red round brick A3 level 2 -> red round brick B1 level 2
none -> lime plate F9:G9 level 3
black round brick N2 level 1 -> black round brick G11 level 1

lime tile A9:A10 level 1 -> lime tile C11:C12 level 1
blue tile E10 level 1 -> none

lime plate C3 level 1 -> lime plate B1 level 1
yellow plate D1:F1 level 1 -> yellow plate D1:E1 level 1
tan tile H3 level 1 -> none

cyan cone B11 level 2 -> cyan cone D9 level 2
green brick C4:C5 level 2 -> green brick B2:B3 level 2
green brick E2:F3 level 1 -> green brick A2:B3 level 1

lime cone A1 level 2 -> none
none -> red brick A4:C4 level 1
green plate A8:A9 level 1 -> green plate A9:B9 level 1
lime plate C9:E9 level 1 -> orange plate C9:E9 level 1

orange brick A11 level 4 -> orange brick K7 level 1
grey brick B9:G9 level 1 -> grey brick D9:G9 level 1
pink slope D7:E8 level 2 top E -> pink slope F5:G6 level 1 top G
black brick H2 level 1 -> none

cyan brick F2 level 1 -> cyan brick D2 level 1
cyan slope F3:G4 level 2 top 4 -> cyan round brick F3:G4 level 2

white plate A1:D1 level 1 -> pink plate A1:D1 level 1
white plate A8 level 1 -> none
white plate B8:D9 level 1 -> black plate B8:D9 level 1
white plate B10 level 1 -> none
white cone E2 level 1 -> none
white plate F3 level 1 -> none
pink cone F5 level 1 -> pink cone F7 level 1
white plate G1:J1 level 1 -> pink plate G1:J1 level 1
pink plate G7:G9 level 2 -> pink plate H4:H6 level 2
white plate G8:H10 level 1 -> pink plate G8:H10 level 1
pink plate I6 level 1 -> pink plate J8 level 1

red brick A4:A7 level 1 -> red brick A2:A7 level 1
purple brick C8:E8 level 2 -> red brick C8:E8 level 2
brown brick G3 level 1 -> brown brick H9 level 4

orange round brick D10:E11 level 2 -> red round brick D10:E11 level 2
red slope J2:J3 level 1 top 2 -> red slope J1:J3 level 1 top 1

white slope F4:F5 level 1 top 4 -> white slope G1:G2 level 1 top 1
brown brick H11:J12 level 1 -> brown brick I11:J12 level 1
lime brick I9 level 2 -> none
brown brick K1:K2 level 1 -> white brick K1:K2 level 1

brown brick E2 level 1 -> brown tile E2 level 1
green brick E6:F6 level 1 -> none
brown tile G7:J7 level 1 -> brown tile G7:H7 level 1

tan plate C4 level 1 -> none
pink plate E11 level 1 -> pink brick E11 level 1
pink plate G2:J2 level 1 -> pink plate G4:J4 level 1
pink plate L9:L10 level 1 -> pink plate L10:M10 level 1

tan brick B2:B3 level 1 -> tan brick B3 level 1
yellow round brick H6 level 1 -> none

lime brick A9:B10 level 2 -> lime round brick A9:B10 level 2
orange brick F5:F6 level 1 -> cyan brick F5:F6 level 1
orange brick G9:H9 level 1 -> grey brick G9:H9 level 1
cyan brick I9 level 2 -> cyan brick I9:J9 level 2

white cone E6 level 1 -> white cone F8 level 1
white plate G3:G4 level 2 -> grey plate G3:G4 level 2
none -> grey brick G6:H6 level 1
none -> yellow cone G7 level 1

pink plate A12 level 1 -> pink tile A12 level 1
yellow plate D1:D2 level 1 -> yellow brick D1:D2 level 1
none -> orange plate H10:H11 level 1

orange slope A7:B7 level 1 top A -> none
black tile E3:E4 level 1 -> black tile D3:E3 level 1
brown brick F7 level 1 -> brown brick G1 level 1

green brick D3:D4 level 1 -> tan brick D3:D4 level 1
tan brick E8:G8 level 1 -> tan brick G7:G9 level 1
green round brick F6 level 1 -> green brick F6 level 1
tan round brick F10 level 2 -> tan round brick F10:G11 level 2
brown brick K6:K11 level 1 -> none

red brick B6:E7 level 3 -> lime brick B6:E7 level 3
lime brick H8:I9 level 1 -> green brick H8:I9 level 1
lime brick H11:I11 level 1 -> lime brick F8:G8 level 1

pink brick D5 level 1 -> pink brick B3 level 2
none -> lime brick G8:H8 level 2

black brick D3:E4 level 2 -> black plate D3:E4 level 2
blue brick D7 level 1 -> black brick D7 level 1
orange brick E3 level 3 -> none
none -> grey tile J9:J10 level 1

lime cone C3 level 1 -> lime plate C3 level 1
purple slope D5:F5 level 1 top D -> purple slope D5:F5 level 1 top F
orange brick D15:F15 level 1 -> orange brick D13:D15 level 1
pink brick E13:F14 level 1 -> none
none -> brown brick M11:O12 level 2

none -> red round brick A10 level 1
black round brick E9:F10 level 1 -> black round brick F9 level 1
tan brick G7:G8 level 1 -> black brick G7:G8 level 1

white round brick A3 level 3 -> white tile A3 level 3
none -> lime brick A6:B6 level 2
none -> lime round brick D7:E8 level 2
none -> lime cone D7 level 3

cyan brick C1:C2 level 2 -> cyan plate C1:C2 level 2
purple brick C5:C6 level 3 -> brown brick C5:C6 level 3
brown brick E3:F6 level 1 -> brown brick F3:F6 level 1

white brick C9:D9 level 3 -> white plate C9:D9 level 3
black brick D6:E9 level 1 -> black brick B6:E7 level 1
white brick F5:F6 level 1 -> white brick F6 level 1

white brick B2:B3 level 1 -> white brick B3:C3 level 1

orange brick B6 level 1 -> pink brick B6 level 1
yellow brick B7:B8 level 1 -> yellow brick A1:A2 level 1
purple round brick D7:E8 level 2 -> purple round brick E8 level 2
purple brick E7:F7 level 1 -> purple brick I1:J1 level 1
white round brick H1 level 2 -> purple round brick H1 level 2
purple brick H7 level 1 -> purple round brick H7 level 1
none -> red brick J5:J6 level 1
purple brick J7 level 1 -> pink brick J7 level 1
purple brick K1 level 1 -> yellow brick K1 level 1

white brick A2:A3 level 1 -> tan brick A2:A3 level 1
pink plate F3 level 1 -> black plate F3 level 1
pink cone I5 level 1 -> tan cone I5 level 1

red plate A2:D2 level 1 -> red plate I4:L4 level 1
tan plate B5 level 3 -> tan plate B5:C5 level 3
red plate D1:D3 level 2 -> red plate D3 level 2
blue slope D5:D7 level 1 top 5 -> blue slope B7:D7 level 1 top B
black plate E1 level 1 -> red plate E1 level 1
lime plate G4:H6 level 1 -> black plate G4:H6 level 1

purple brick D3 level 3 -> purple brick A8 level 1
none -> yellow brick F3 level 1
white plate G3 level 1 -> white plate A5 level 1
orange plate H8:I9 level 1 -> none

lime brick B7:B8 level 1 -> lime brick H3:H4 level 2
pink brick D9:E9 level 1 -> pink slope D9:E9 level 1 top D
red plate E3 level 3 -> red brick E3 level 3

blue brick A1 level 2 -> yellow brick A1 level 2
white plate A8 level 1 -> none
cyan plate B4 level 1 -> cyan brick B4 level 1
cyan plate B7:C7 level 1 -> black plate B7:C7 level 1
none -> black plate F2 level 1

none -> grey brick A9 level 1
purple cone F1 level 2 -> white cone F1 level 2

YOUR INSTRUCTIONS: Write out each entry again, leaving every word as it is.

RESPONSE TO THE EXERCISE:
red round brick A3 level 2 -> red round brick B1 level 2
none -> lime plate F9:G9 level 3
black round brick N2 level 1 -> black round brick G11 level 1

lime tile A9:A10 level 1 -> lime tile C11:C12 level 1
blue tile E10 level 1 -> none

lime plate C3 level 1 -> lime plate B1 level 1
yellow plate D1:F1 level 1 -> yellow plate D1:E1 level 1
tan tile H3 level 1 -> none

cyan cone B11 level 2 -> cyan cone D9 level 2
green brick C4:C5 level 2 -> green brick B2:B3 level 2
green brick E2:F3 level 1 -> green brick A2:B3 level 1

lime cone A1 level 2 -> none
none -> red brick A4:C4 level 1
green plate A8:A9 level 1 -> green plate A9:B9 level 1
lime plate C9:E9 level 1 -> orange plate C9:E9 level 1

orange brick A11 level 4 -> orange brick K7 level 1
grey brick B9:G9 level 1 -> grey brick D9:G9 level 1
pink slope D7:E8 level 2 top E -> pink slope F5:G6 level 1 top G
black brick H2 level 1 -> none

cyan brick F2 level 1 -> cyan brick D2 level 1
cyan slope F3:G4 level 2 top 4 -> cyan round brick F3:G4 level 2

white plate A1:D1 level 1 -> pink plate A1:D1 level 1
white plate A8 level 1 -> none
white plate B8:D9 level 1 -> black plate B8:D9 level 1
white plate B10 level 1 -> none
white cone E2 level 1 -> none
white plate F3 level 1 -> none
pink cone F5 level 1 -> pink cone F7 level 1
white plate G1:J1 level 1 -> pink plate G1:J1 level 1
pink plate G7:G9 level 2 -> pink plate H4:H6 level 2
white plate G8:H10 level 1 -> pink plate G8:H10 level 1
pink plate I6 level 1 -> pink plate J8 level 1

red brick A4:A7 level 1 -> red brick A2:A7 level 1
purple brick C8:E8 level 2 -> red brick C8:E8 level 2
brown brick G3 level 1 -> brown brick H9 level 4

orange round brick D10:E11 level 2 -> red round brick D10:E11 level 2
red slope J2:J3 level 1 top 2 -> red slope J1:J3 level 1 top 1

white slope F4:F5 level 1 top 4 -> white slope G1:G2 level 1 top 1
brown brick H11:J12 level 1 -> brown brick I11:J12 level 1
lime brick I9 level 2 -> none
brown brick K1:K2 level 1 -> white brick K1:K2 level 1

brown brick E2 level 1 -> brown tile E2 level 1
green brick E6:F6 level 1 -> none
brown tile G7:J7 level 1 -> brown tile G7:H7 level 1

tan plate C4 level 1 -> none
pink plate E11 level 1 -> pink brick E11 level 1
pink plate G2:J2 level 1 -> pink plate G4:J4 level 1
pink plate L9:L10 level 1 -> pink plate L10:M10 level 1

tan brick B2:B3 level 1 -> tan brick B3 level 1
yellow round brick H6 level 1 -> none

lime brick A9:B10 level 2 -> lime round brick A9:B10 level 2
orange brick F5:F6 level 1 -> cyan brick F5:F6 level 1
orange brick G9:H9 level 1 -> grey brick G9:H9 level 1
cyan brick I9 level 2 -> cyan brick I9:J9 level 2

white cone E6 level 1 -> white cone F8 level 1
white plate G3:G4 level 2 -> grey plate G3:G4 level 2
none -> grey brick G6:H6 level 1
none -> yellow cone G7 level 1

pink plate A12 level 1 -> pink tile A12 level 1
yellow plate D1:D2 level 1 -> yellow brick D1:D2 level 1
none -> orange plate H10:H11 level 1

orange slope A7:B7 level 1 top A -> none
black tile E3:E4 level 1 -> black tile D3:E3 level 1
brown brick F7 level 1 -> brown brick G1 level 1

green brick D3:D4 level 1 -> tan brick D3:D4 level 1
tan brick E8:G8 level 1 -> tan brick G7:G9 level 1
green round brick F6 level 1 -> green brick F6 level 1
tan round brick F10 level 2 -> tan round brick F10:G11 level 2
brown brick K6:K11 level 1 -> none

red brick B6:E7 level 3 -> lime brick B6:E7 level 3
lime brick H8:I9 level 1 -> green brick H8:I9 level 1
lime brick H11:I11 level 1 -> lime brick F8:G8 level 1

pink brick D5 level 1 -> pink brick B3 level 2
none -> lime brick G8:H8 level 2

black brick D3:E4 level 2 -> black plate D3:E4 level 2
blue brick D7 level 1 -> black brick D7 level 1
orange brick E3 level 3 -> none
none -> grey tile J9:J10 level 1

lime cone C3 level 1 -> lime plate C3 level 1
purple slope D5:F5 level 1 top D -> purple slope D5:F5 level 1 top F
orange brick D15:F15 level 1 -> orange brick D13:D15 level 1
pink brick E13:F14 level 1 -> none
none -> brown brick M11:O12 level 2

none -> red round brick A10 level 1
black round brick E9:F10 level 1 -> black round brick F9 level 1
tan brick G7:G8 level 1 -> black brick G7:G8 level 1

white round brick A3 level 3 -> white tile A3 level 3
none -> lime brick A6:B6 level 2
none -> lime round brick D7:E8 level 2
none -> lime cone D7 level 3

cyan brick C1:C2 level 2 -> cyan plate C1:C2 level 2
purple brick C5:C6 level 3 -> brown brick C5:C6 level 3
brown brick E3:F6 level 1 -> brown brick F3:F6 level 1

white brick C9:D9 level 3 -> white plate C9:D9 level 3
black brick D6:E9 level 1 -> black brick B6:E7 level 1
white brick F5:F6 level 1 -> white brick F6 level 1

white brick B2:B3 level 1 -> white brick B3:C3 level 1

orange brick B6 level 1 -> pink brick B6 level 1
yellow brick B7:B8 level 1 -> yellow brick A1:A2 level 1
purple round brick D7:E8 level 2 -> purple round brick E8 level 2
purple brick E7:F7 level 1 -> purple brick I1:J1 level 1
white round brick H1 level 2 -> purple round brick H1 level 2
purple brick H7 level 1 -> purple round brick H7 level 1
none -> red brick J5:J6 level 1
purple brick J7 level 1 -> pink brick J7 level 1
purple brick K1 level 1 -> yellow brick K1 level 1

white brick A2:A3 level 1 -> tan brick A2:A3 level 1
pink plate F3 level 1 -> black plate F3 level 1
pink cone I5 level 1 -> tan cone I5 level 1

red plate A2:D2 level 1 -> red plate I4:L4 level 1
tan plate B5 level 3 -> tan plate B5:C5 level 3
red plate D1:D3 level 2 -> red plate D3 level 2
blue slope D5:D7 level 1 top 5 -> blue slope B7:D7 level 1 top B
black plate E1 level 1 -> red plate E1 level 1
lime plate G4:H6 level 1 -> black plate G4:H6 level 1

purple brick D3 level 3 -> purple brick A8 level 1
none -> yellow brick F3 level 1
white plate G3 level 1 -> white plate A5 level 1
orange plate H8:I9 level 1 -> none

lime brick B7:B8 level 1 -> lime brick H3:H4 level 2
pink brick D9:E9 level 1 -> pink slope D9:E9 level 1 top D
red plate E3 level 3 -> red brick E3 level 3

blue brick A1 level 2 -> yellow brick A1 level 2
white plate A8 level 1 -> none
cyan plate B4 level 1 -> cyan brick B4 level 1
cyan plate B7:C7 level 1 -> black plate B7:C7 level 1
none -> black plate F2 level 1

none -> grey brick A9 level 1
purple cone F1 level 2 -> white cone F1 level 2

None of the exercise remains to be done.